[Work to complete] Search the data below for lines that include the word "none" and state how many there are, nothing else.

[Dataset section]

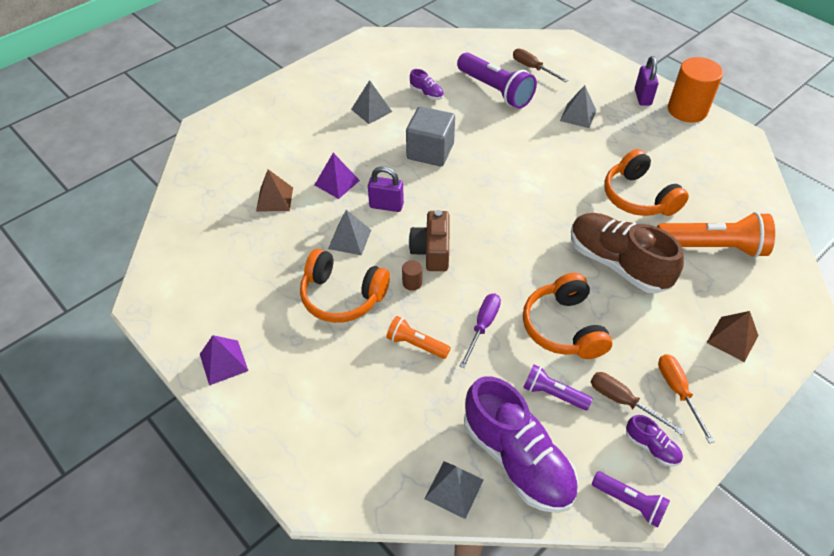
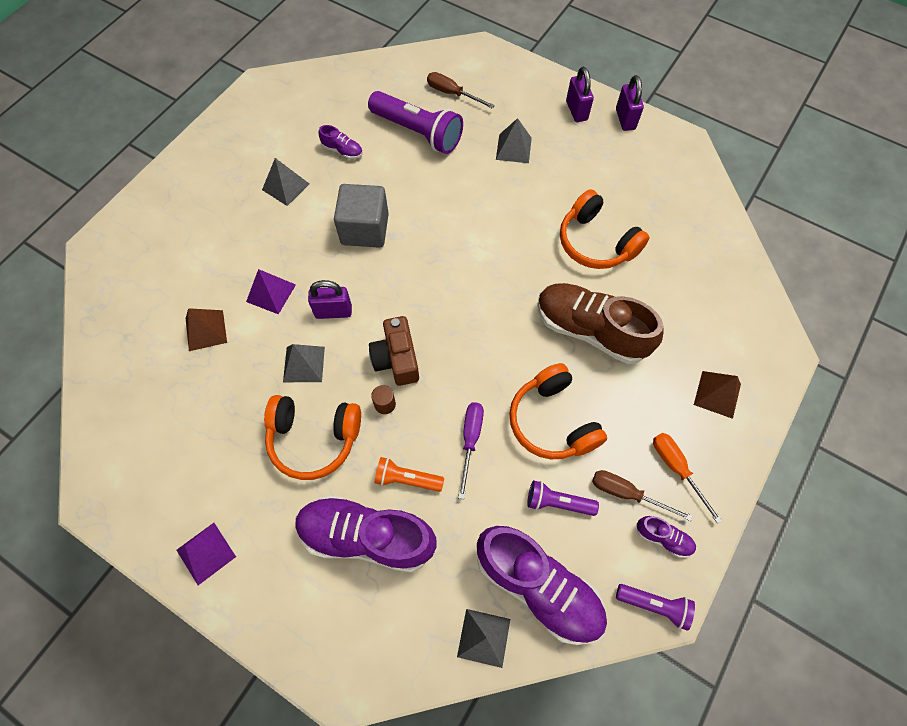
camera: 15 degrees left, 15 degrees up
orange flashlight [657,212,775,258] -> none
orange cylinder [668,57,723,122] -> purple padlock [616,75,644,131]
none -> purple shoe [295,495,437,573]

[Written solution] 2